#### Required action
For every line in the records below that holds "VRAW", make a copy.

Version comparison data
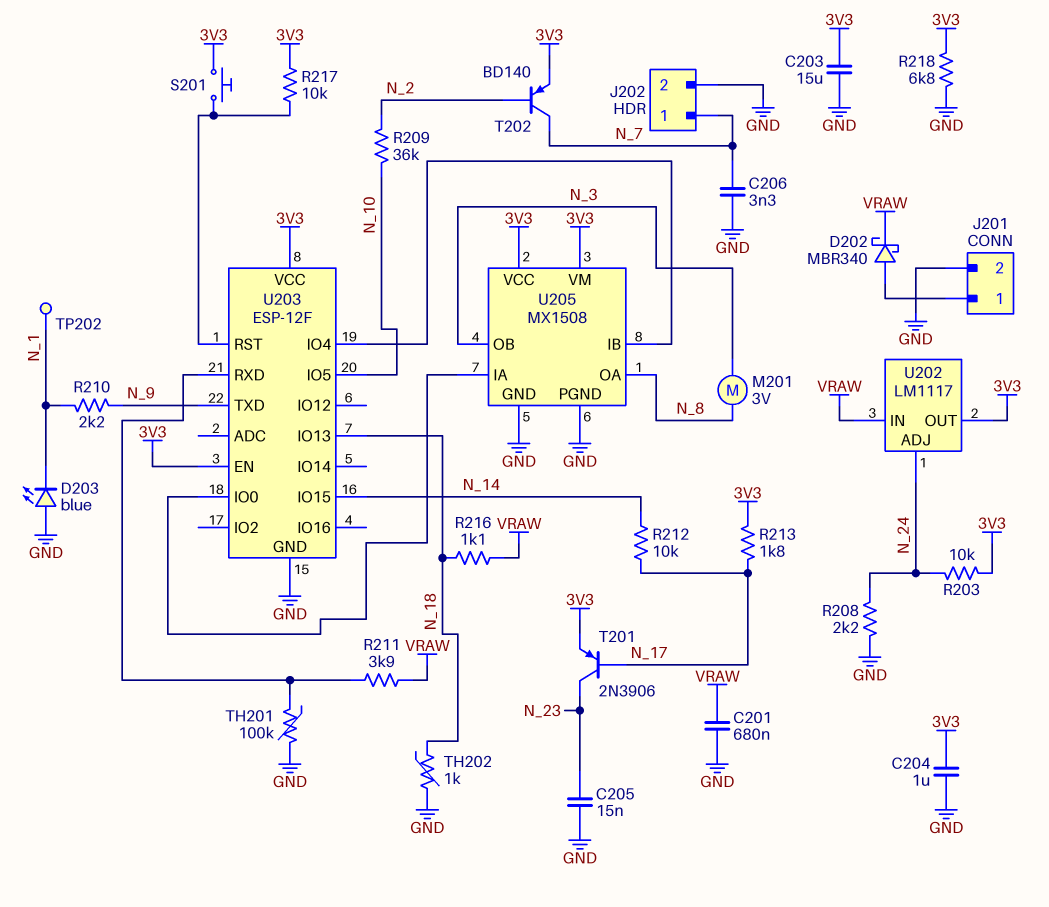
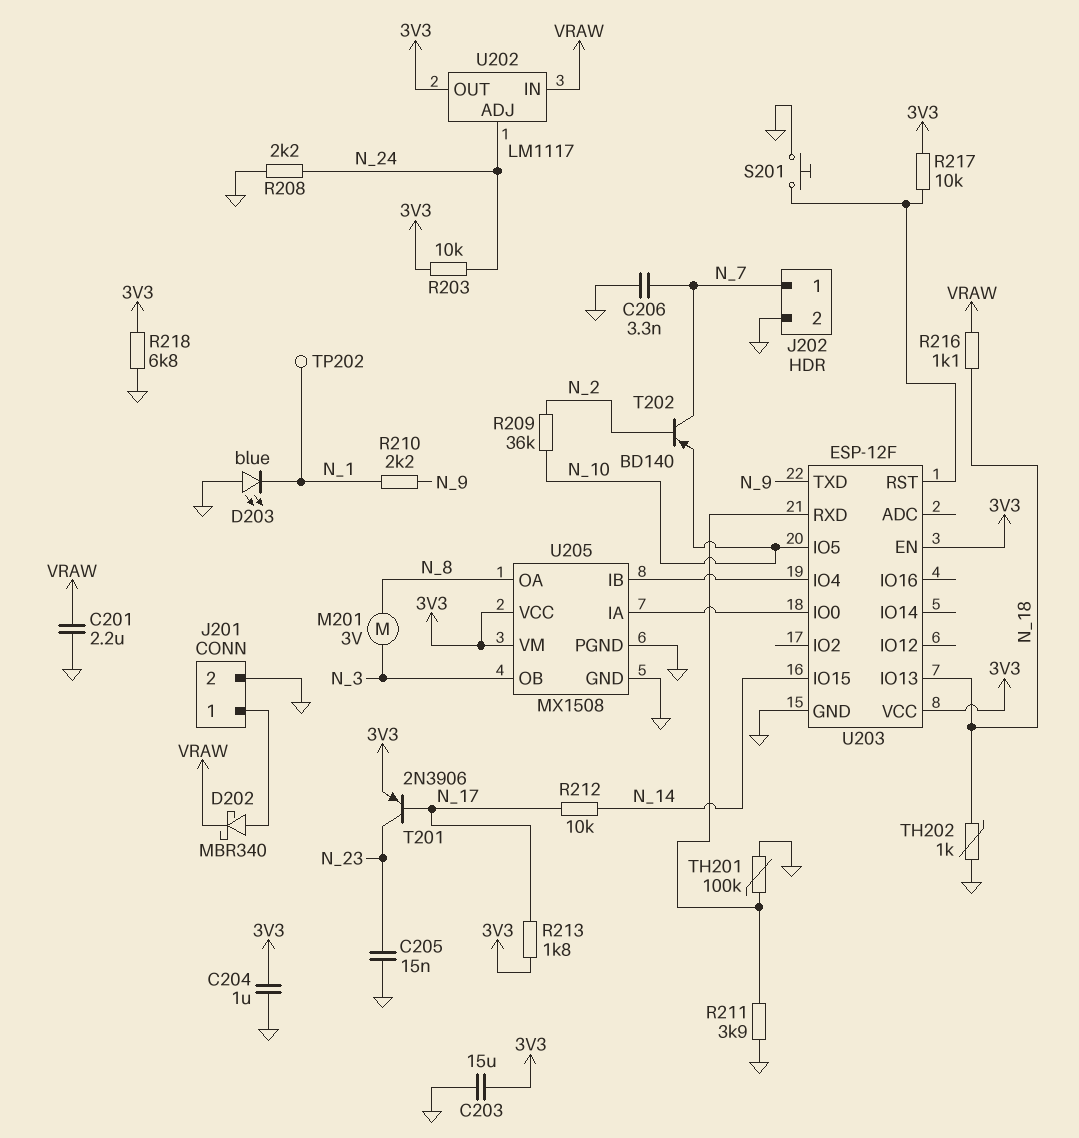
C201: 680nF (GND, VRAW) -> 2.2uF (GND, VRAW)
R211: 3.9k (U203/RXD, VRAW) -> 3.9k (GND, U203/RXD)
S201: button (3V3, U203/RST) -> button (GND, U203/RST)
T202: PNP BD140 (B N_2, C N_7, E 3V3) -> PNP BD140 (B N_2, C N_7, E N_10)

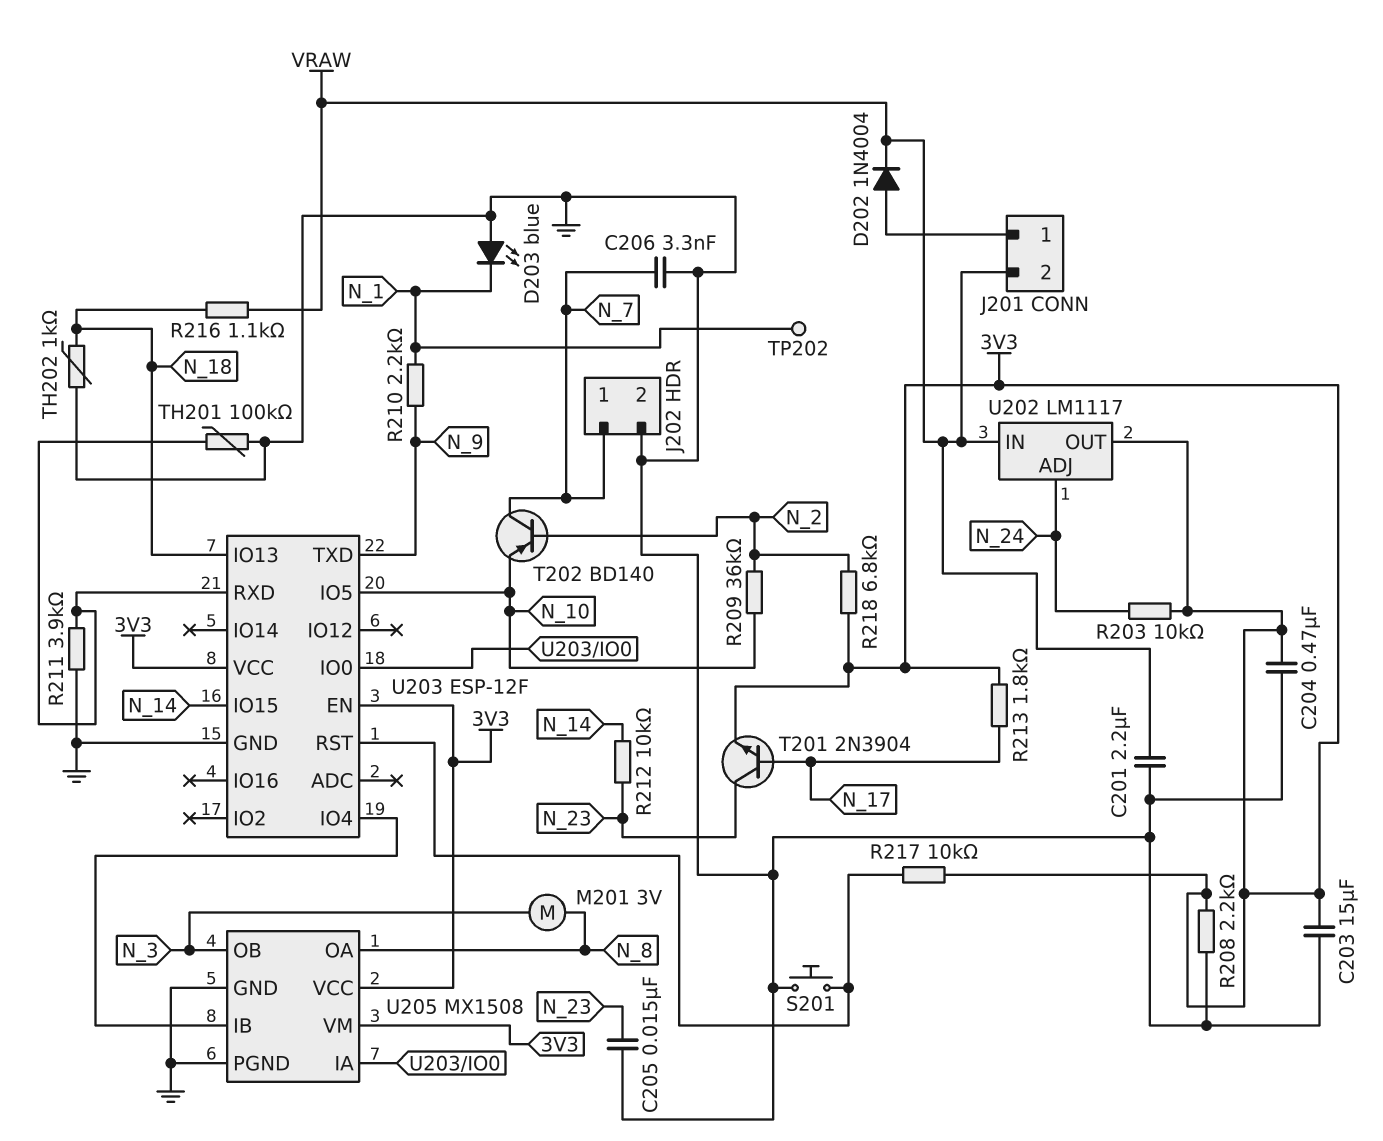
C204: 1uF (3V3, GND) -> 470nF (3V3, GND)
D202: schottky MBR340 (A J201/1, K VRAW) -> diode 1N4004 (A J201/1, K VRAW)
J201 pin 2: GND -> VRAW
R208: 2.2k (GND, N_24) -> 2.2k (3V3, GND)
R212: 10k (N_14, N_17) -> 10k (N_14, N_23)
R218: 6.8k (3V3, GND) -> 6.8k (3V3, N_2)
T201: PNP 2N3906 (B N_17, C N_23, E 3V3) -> NPN 2N3904 (B N_17, C N_23, E 3V3)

#### Result of this exercise
C201: 680nF (GND, VRAW) -> 2.2uF (GND, VRAW)
R211: 3.9k (U203/RXD, VRAW) -> 3.9k (GND, U203/RXD)
D202: schottky MBR340 (A J201/1, K VRAW) -> diode 1N4004 (A J201/1, K VRAW)
J201 pin 2: GND -> VRAW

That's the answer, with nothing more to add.